WHAT IS NEEDED: For each record that follows, restate the text exactly and drop the pictures.

=== Begin Enclosure ===

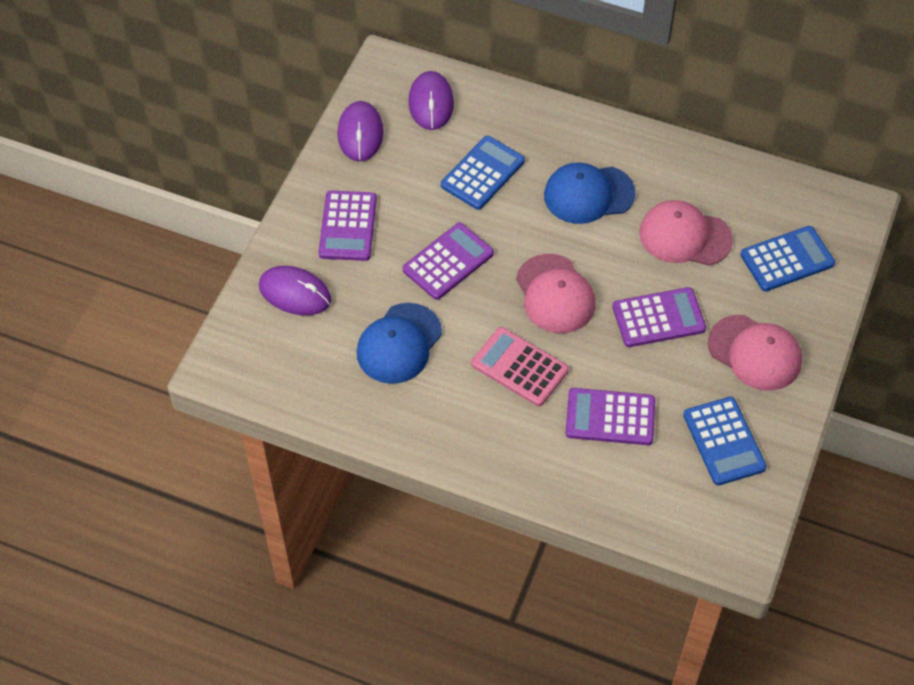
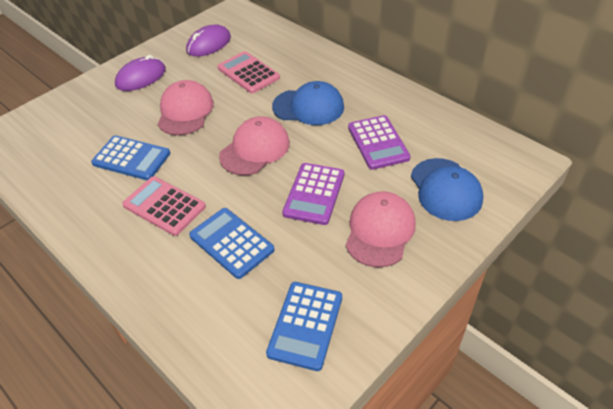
pink calculator: 1 -> 2
purple calculator: 4 -> 2
purple mouse: 3 -> 2

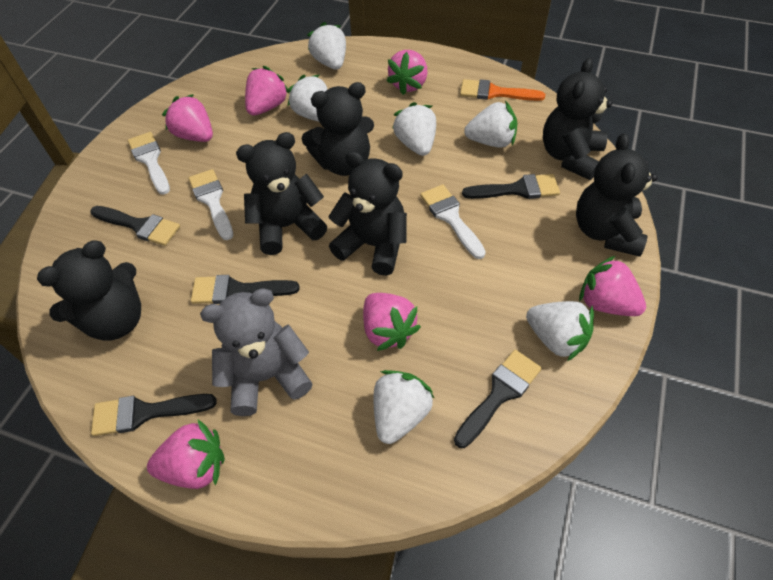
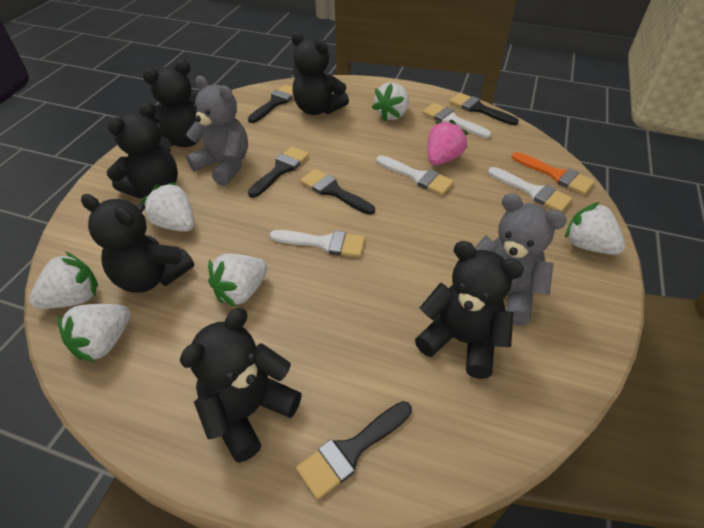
grey teddy bear: 1 -> 2
pink strawberry: 6 -> 1
white brush: 3 -> 4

=== End Enclosure ===

PROBLEM SOLUTION:
pink calculator: 1 -> 2
purple calculator: 4 -> 2
purple mouse: 3 -> 2

grey teddy bear: 1 -> 2
pink strawberry: 6 -> 1
white brush: 3 -> 4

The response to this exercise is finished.